Search the records for the word "black". Copy every line where it appears.

====== Input records

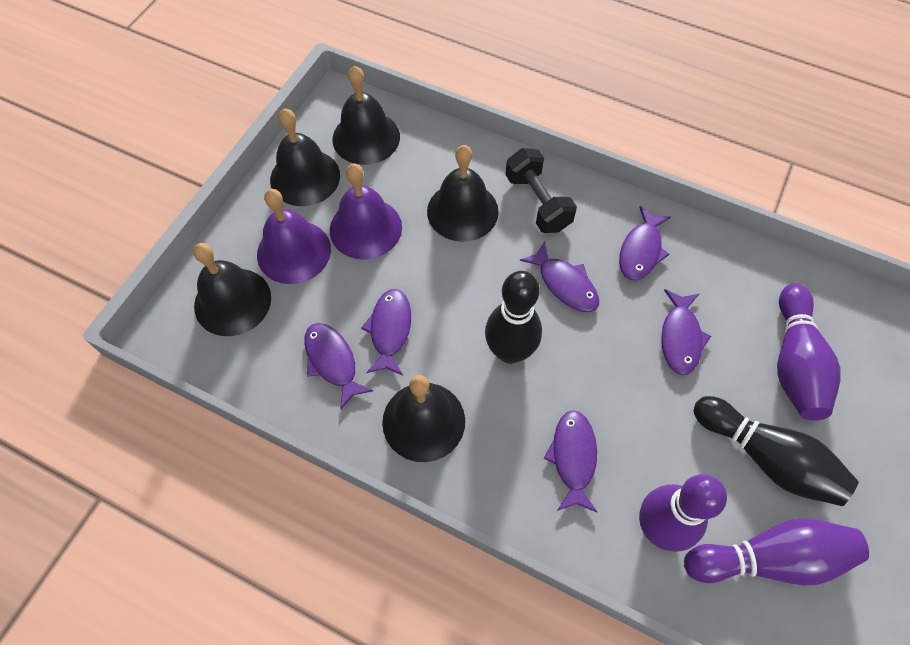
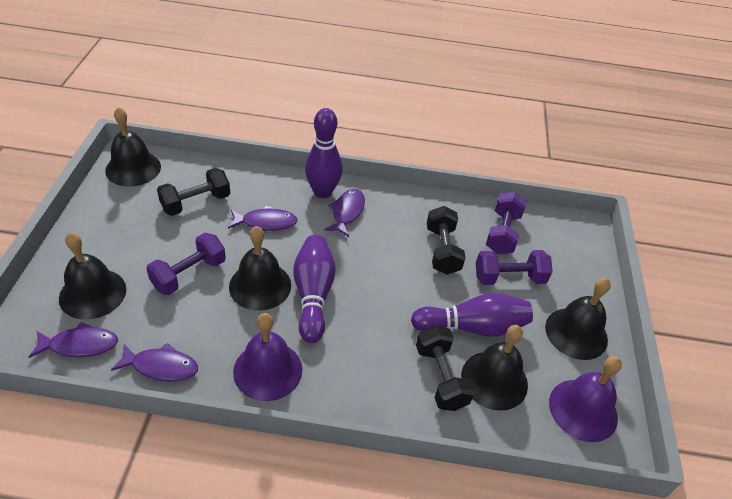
black bowling pin: 2 -> 0
black dumbbell: 1 -> 3
purple dumbbell: 0 -> 3
purple fish: 6 -> 4

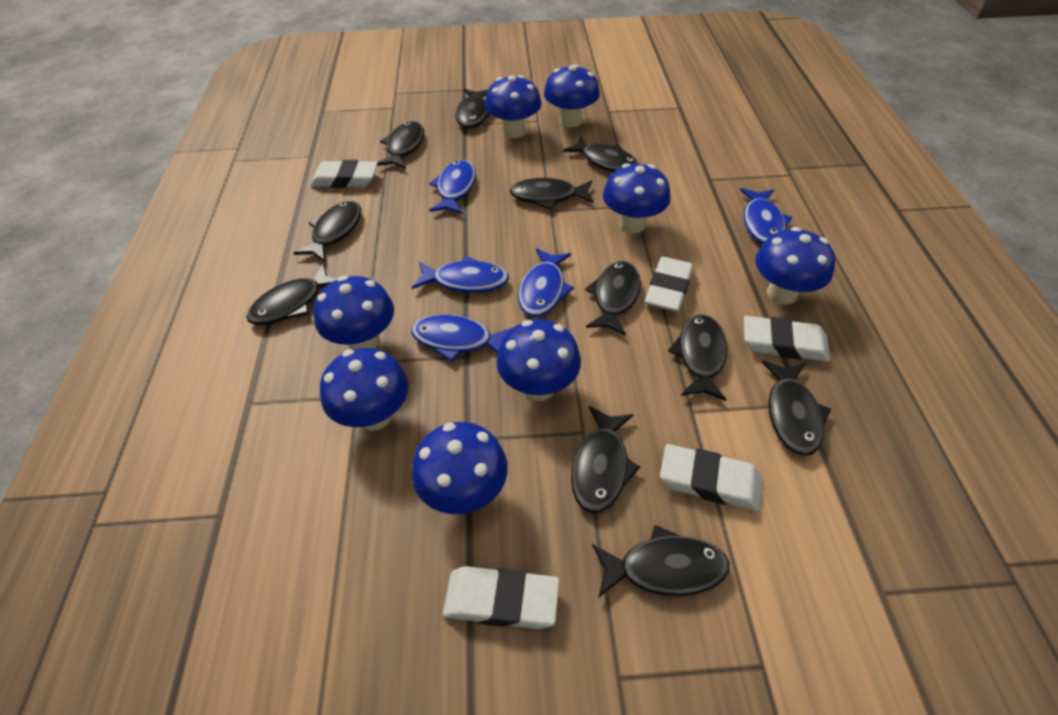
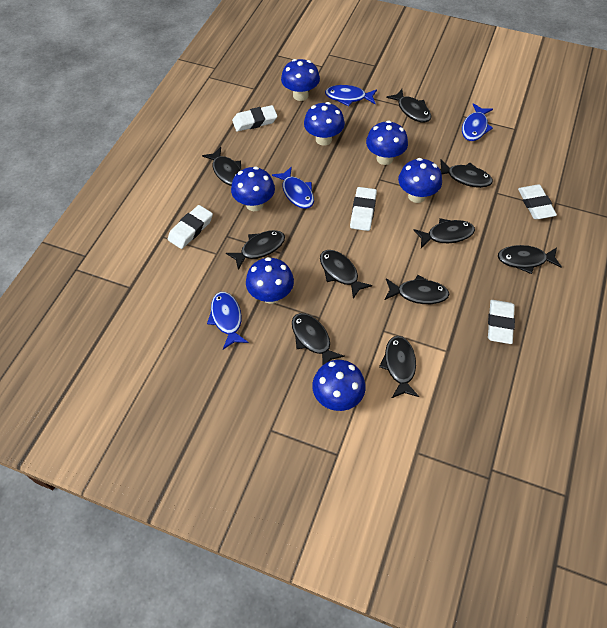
black fish: 11 -> 10
blue fish: 5 -> 4
blue mushroom: 8 -> 7

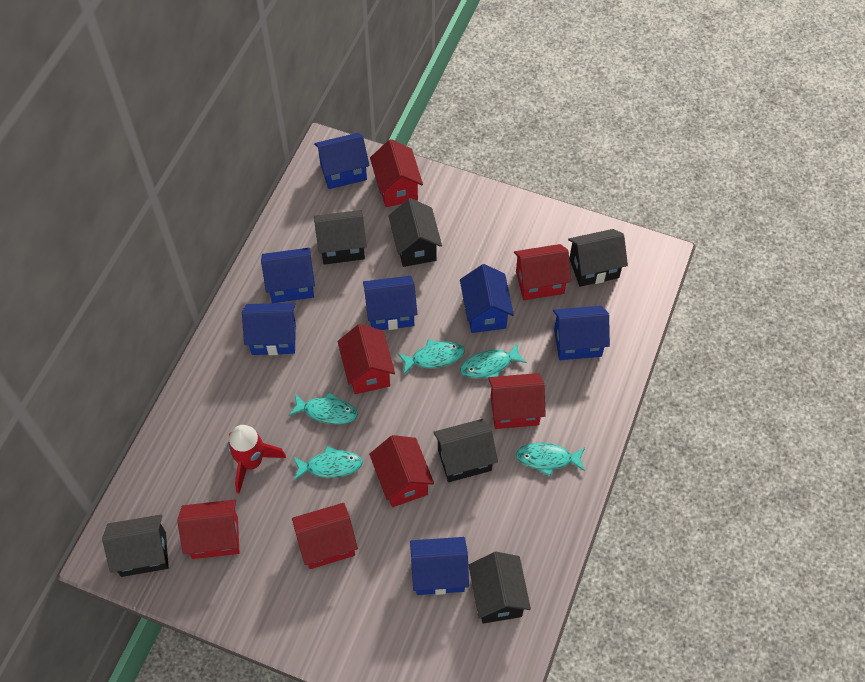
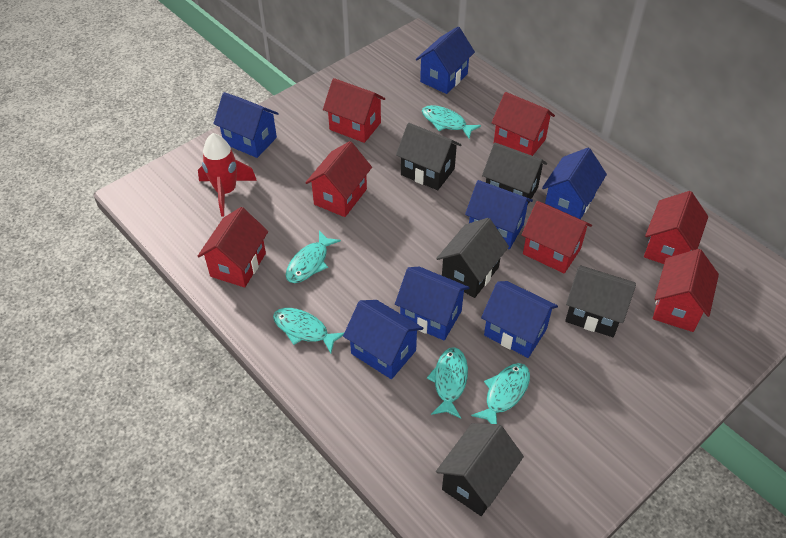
black house: 6 -> 5

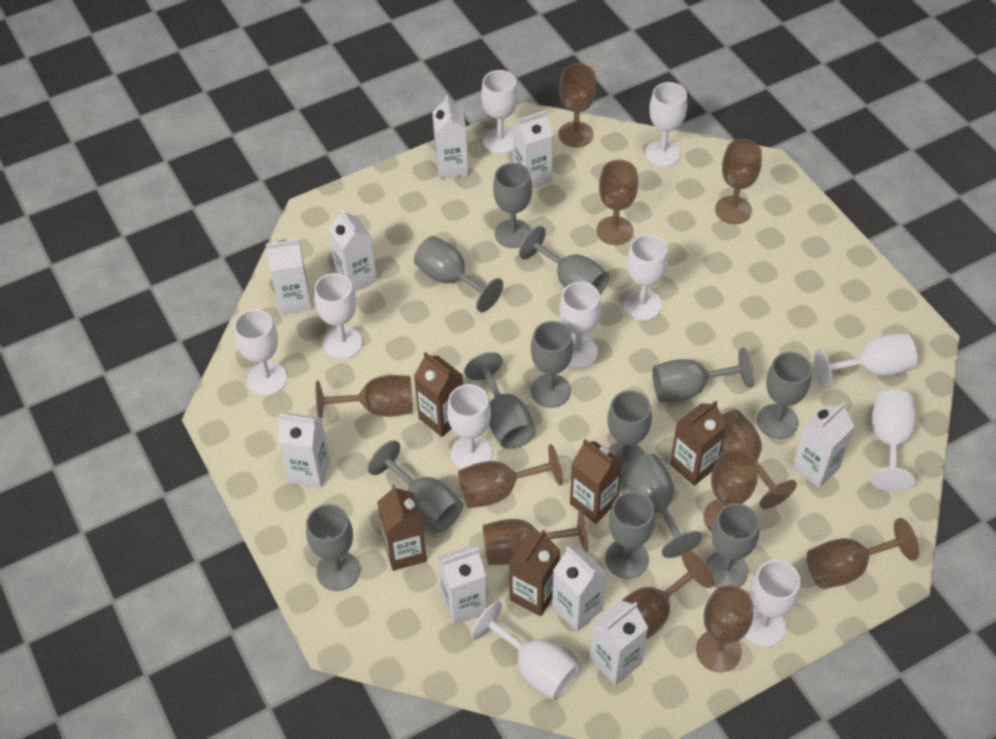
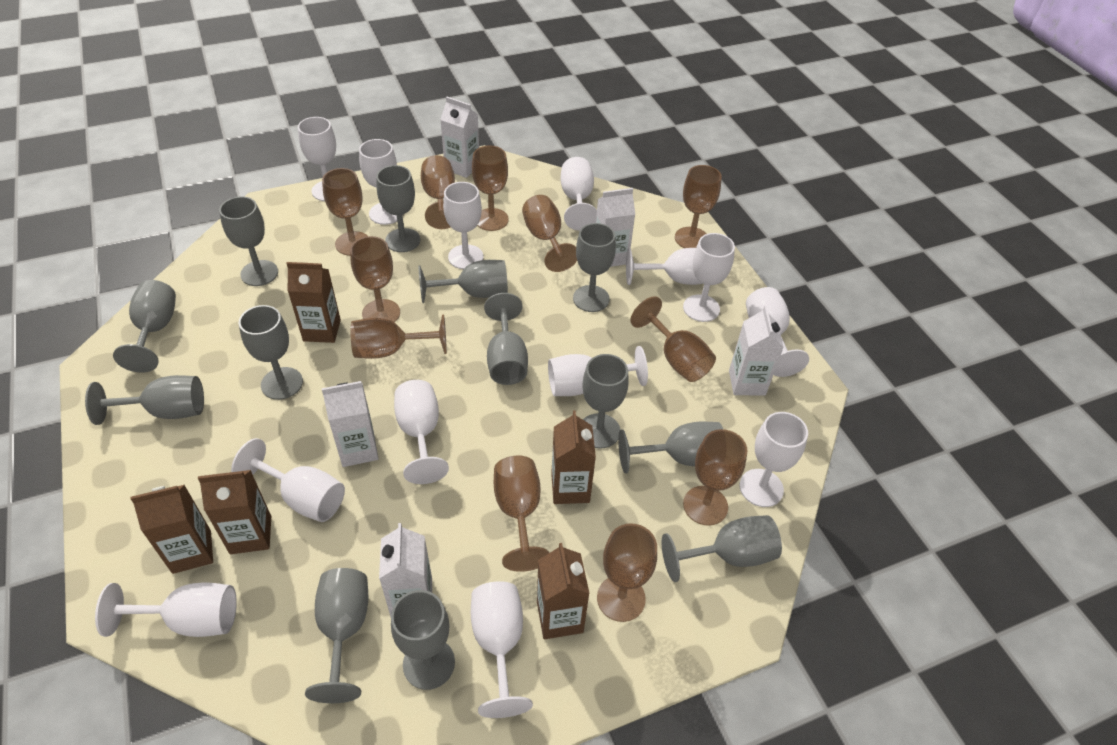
white carton: 9 -> 5
white goblet: 11 -> 13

============

## Response below
black bowling pin: 2 -> 0
black dumbbell: 1 -> 3
black fish: 11 -> 10
black house: 6 -> 5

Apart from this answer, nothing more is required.